Stored records:
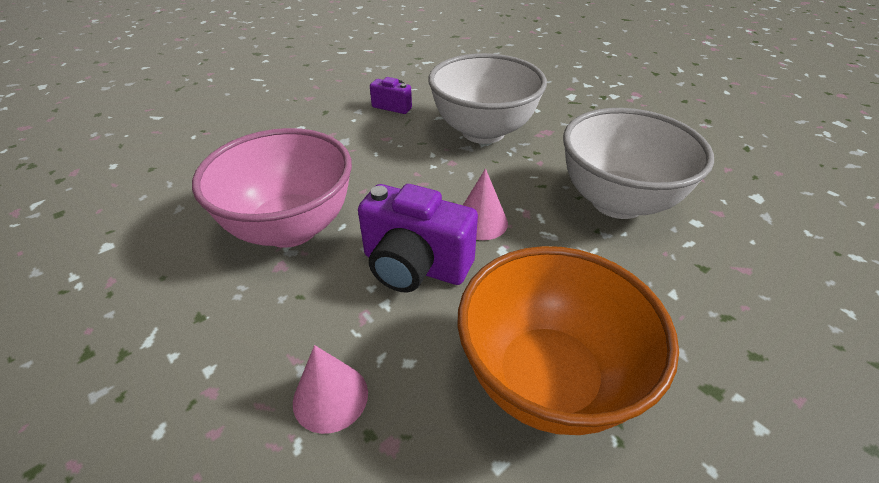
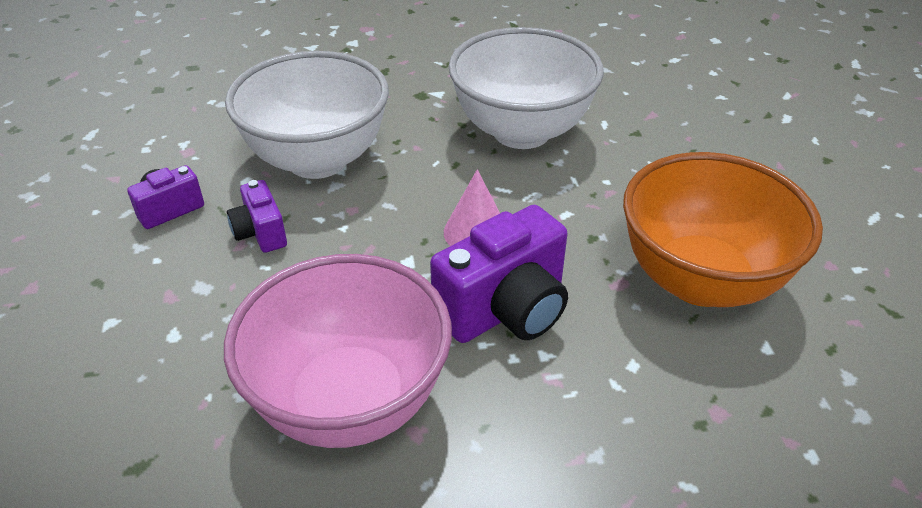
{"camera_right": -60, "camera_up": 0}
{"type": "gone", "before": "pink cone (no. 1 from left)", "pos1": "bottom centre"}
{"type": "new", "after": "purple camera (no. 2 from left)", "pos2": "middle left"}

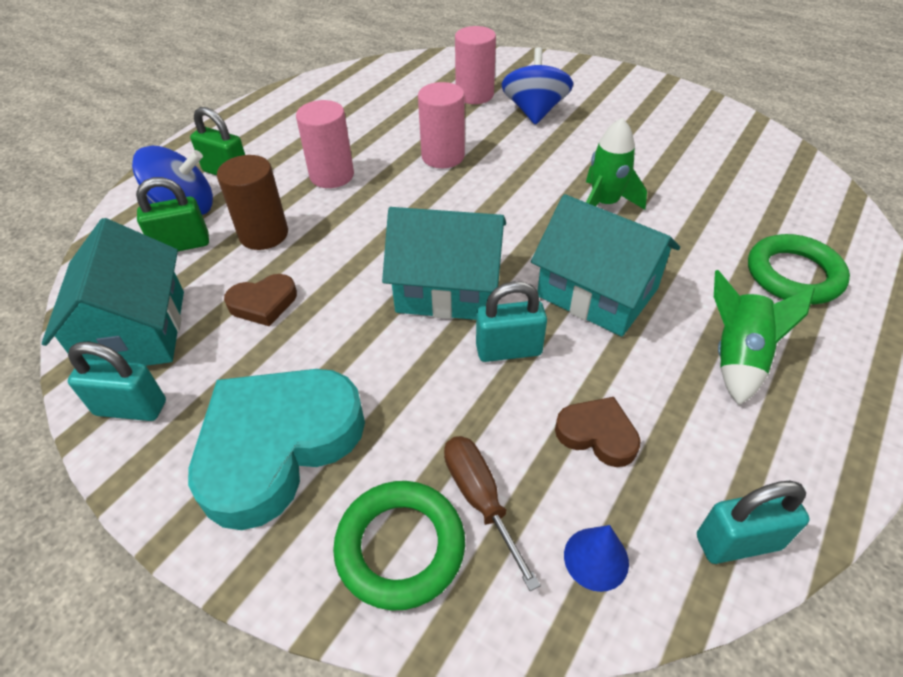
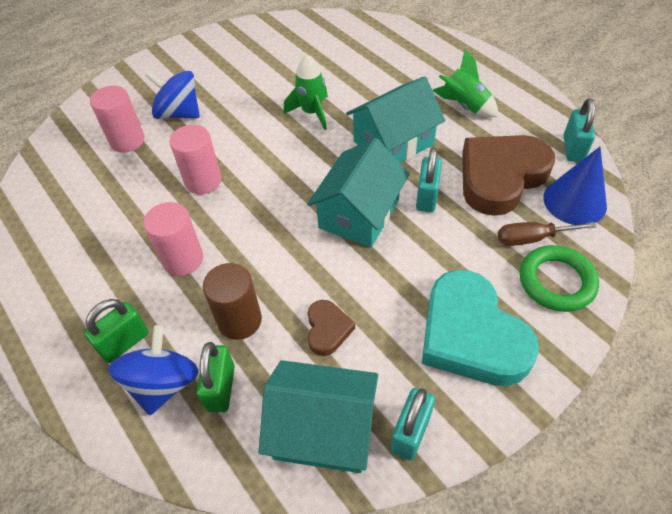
{"camera_right": -70, "camera_up": 5}
{"type": "gone", "before": "green ring (no. 2 from left)", "pos1": "middle right"}
{"type": "scaled", "before": "brown heart (no. 2 from left)", "pos1": "centre", "pos2": "middle right", "scale": 2.16}
{"type": "scaled", "before": "blue cone", "pos1": "bottom centre", "pos2": "middle right", "scale": 1.83}

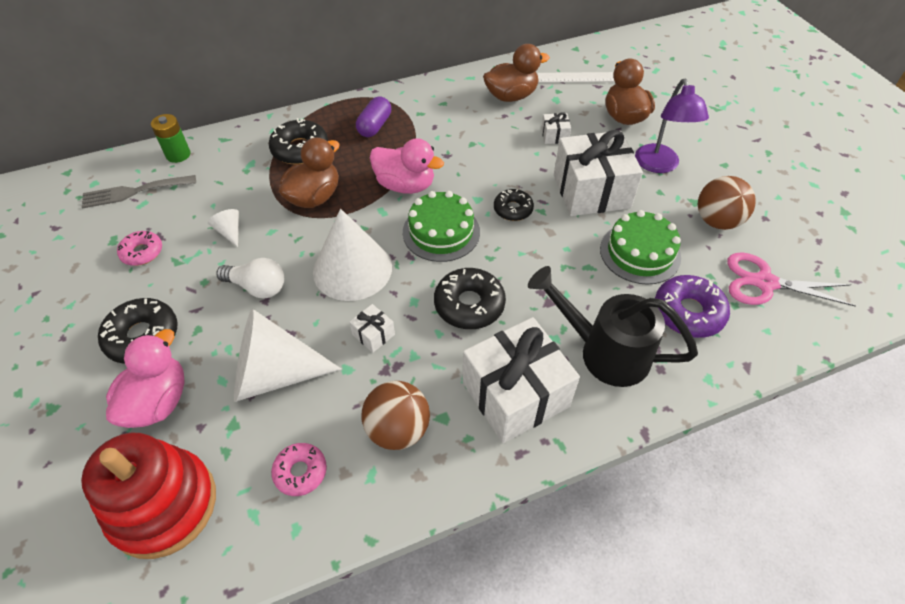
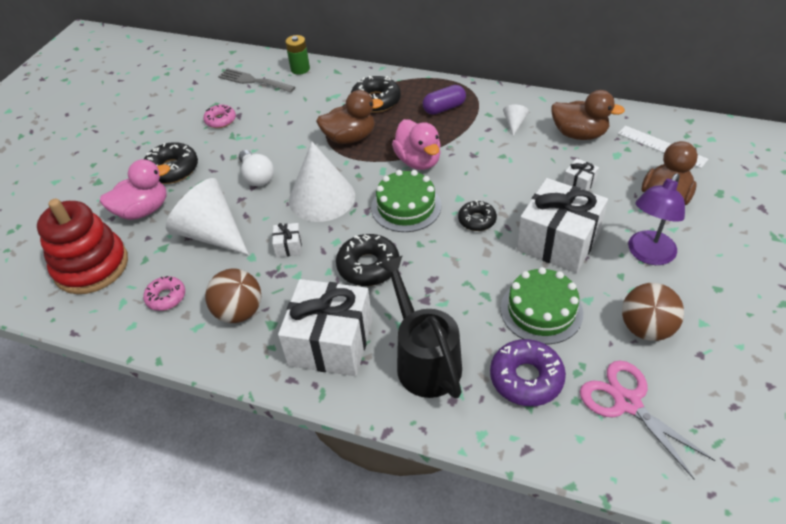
{"camera_right": 45, "camera_up": -5}
{"type": "shifted", "before": "white cone (no. 1 from left in the first image)", "after": "white cone (no. 3 from left)", "pos1": "middle left", "pos2": "top centre"}

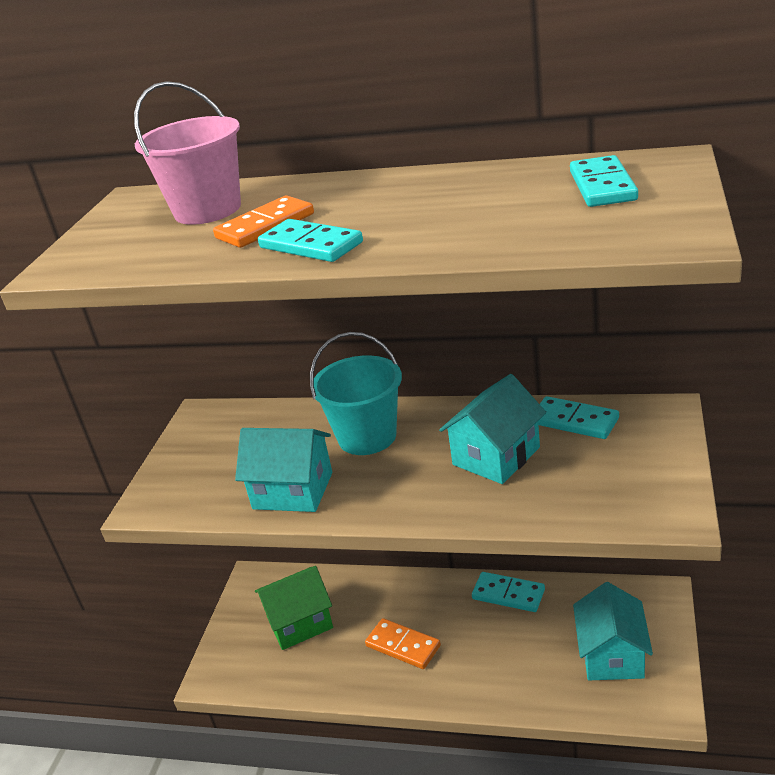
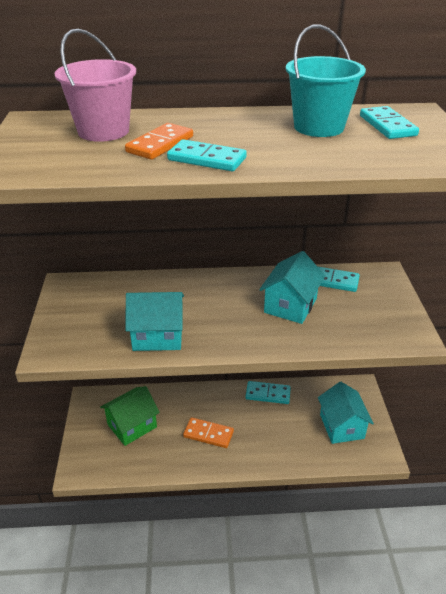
{"camera_right": -20, "camera_up": 5}
{"type": "shifted", "before": "turquoise bucket", "pos1": "centre", "pos2": "top right"}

YOUR TASK: Please write out every entry exactly, but skip the pictures.

ANSWER TO THIS TASK:
{"camera_right": -60, "camera_up": 0}
{"type": "gone", "before": "pink cone (no. 1 from left)", "pos1": "bottom centre"}
{"type": "new", "after": "purple camera (no. 2 from left)", "pos2": "middle left"}

{"camera_right": -70, "camera_up": 5}
{"type": "gone", "before": "green ring (no. 2 from left)", "pos1": "middle right"}
{"type": "scaled", "before": "brown heart (no. 2 from left)", "pos1": "centre", "pos2": "middle right", "scale": 2.16}
{"type": "scaled", "before": "blue cone", "pos1": "bottom centre", "pos2": "middle right", "scale": 1.83}

{"camera_right": 45, "camera_up": -5}
{"type": "shifted", "before": "white cone (no. 1 from left in the first image)", "after": "white cone (no. 3 from left)", "pos1": "middle left", "pos2": "top centre"}

{"camera_right": -20, "camera_up": 5}
{"type": "shifted", "before": "turquoise bucket", "pos1": "centre", "pos2": "top right"}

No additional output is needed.